(Problem requirements): Reproduce exactly the span of lines beginning at the one with "none -> lime 1x1 brick [125,267,168,322]" and ending at the last line of the data below, omitting pictures.

(Data extract):

- Opening Delimiter -

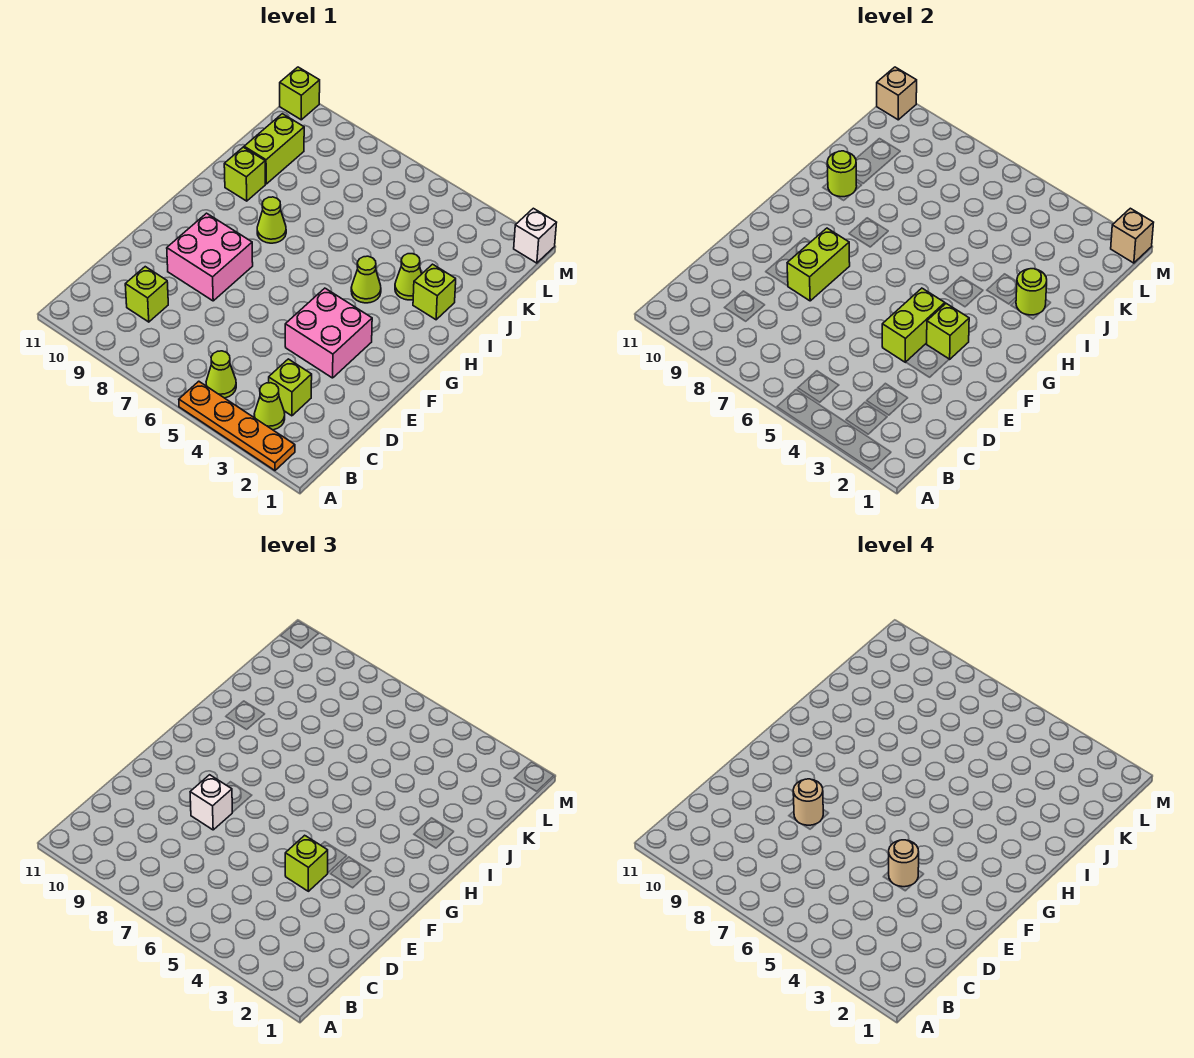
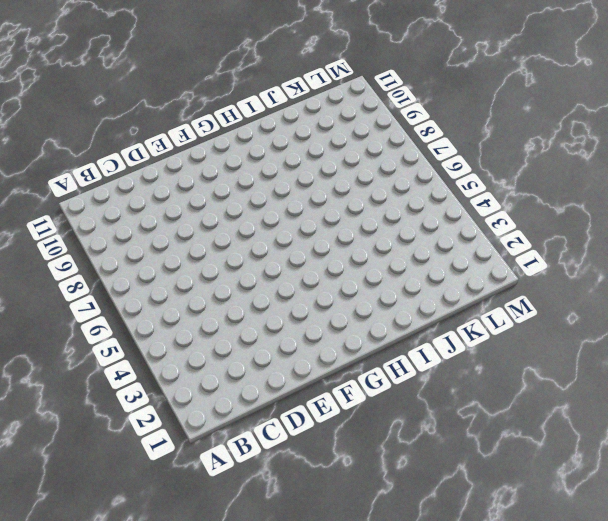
none -> orange 1x4 plate [179,381,295,470]
none -> lime 1x1 cone [254,383,285,430]
none -> lime 1x1 cone [206,351,236,398]

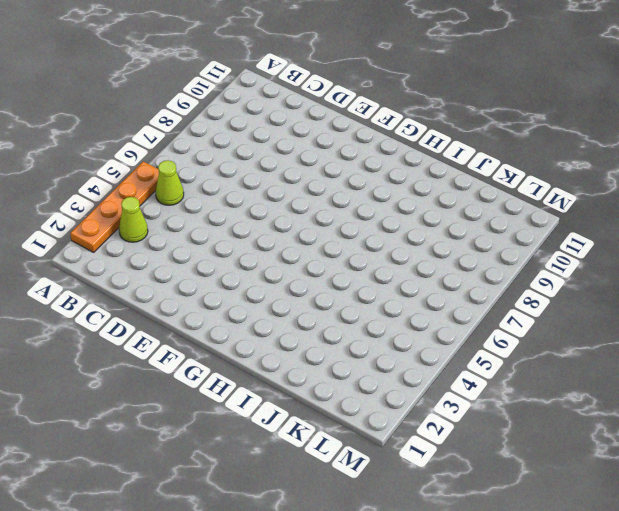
none -> lime 1x1 brick [269,359,312,416]
none -> lime 1x1 brick [125,267,168,322]
none -> pink 2x2 brick [285,288,372,378]

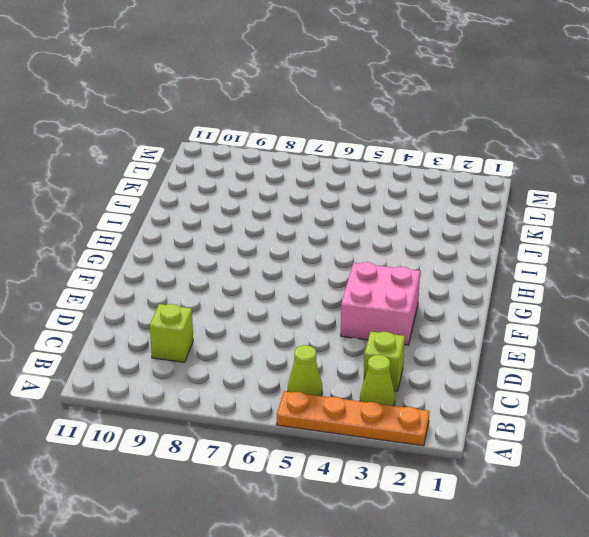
none -> pink 2x2 brick [167,213,253,301]
none -> lime 1x1 cone [351,256,381,303]
none -> lime 1x1 cone [257,197,286,243]

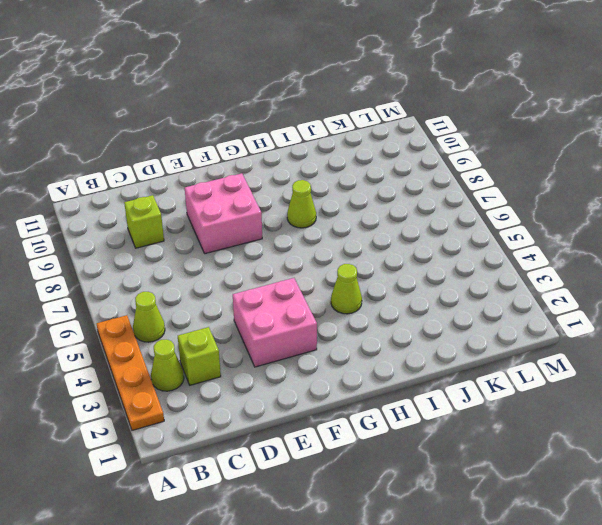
none -> lime 1x1 brick [413,264,456,320]
none -> lime 1x1 cone [395,254,422,300]
none -> lime 1x1 brick [224,147,265,201]

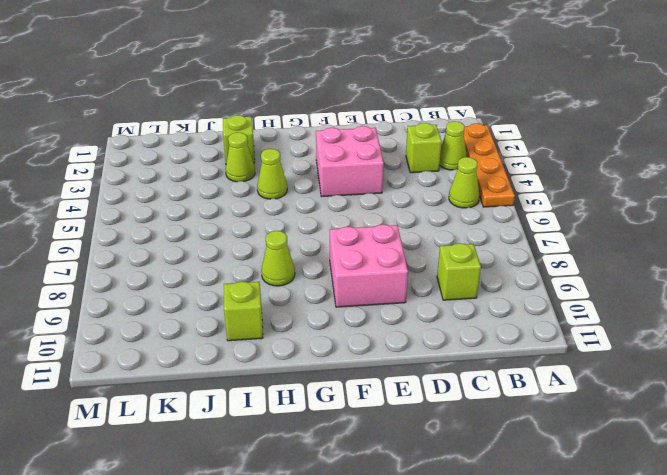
none -> lime 1x2 brick [244,114,304,184]
none -> white 1x1 brick [514,208,557,263]
none -> lime 1x1 brick [280,67,320,120]

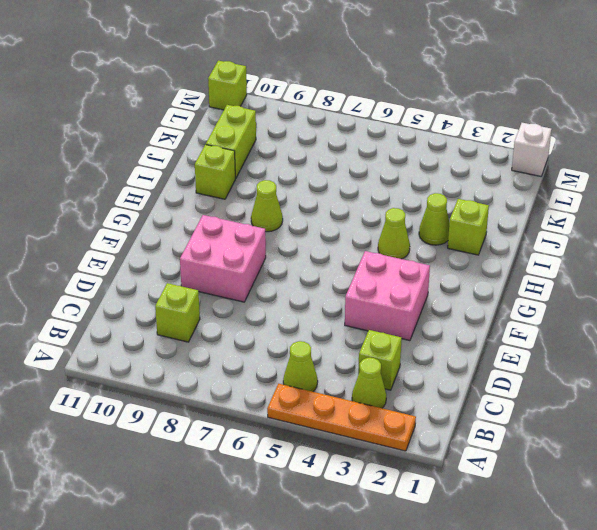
none -> lime 1x2 brick [882,288,945,362]
none -> lime 1x2 brick [787,228,850,301]
none -> lime 1x1 brick [927,304,969,359]

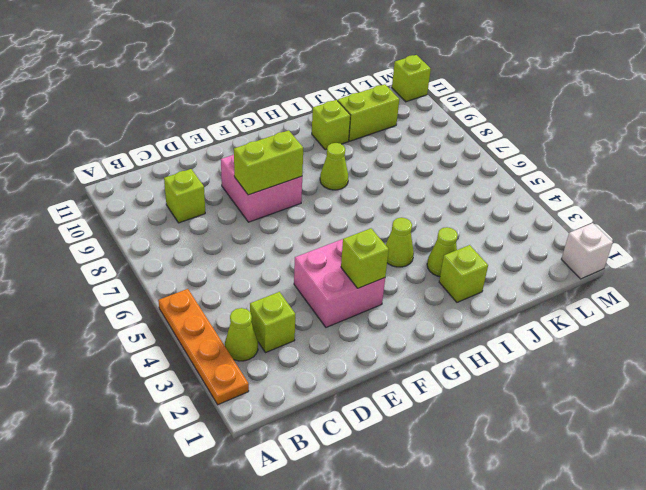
none -> lime 1x1 cone [206,351,236,398]
none -> lime 1x2 brick [882,288,945,362]
none -> lime 1x1 round brick [1016,269,1047,315]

- Closing Delimiter -

(Output for this task):
none -> lime 1x1 brick [125,267,168,322]
none -> pink 2x2 brick [285,288,372,378]

none -> pink 2x2 brick [167,213,253,301]
none -> lime 1x1 cone [351,256,381,303]
none -> lime 1x1 cone [257,197,286,243]

none -> lime 1x1 brick [413,264,456,320]
none -> lime 1x1 cone [395,254,422,300]
none -> lime 1x1 brick [224,147,265,201]

none -> lime 1x2 brick [244,114,304,184]
none -> white 1x1 brick [514,208,557,263]
none -> lime 1x1 brick [280,67,320,120]

none -> lime 1x2 brick [882,288,945,362]
none -> lime 1x2 brick [787,228,850,301]
none -> lime 1x1 brick [927,304,969,359]

none -> lime 1x1 cone [206,351,236,398]
none -> lime 1x2 brick [882,288,945,362]
none -> lime 1x1 round brick [1016,269,1047,315]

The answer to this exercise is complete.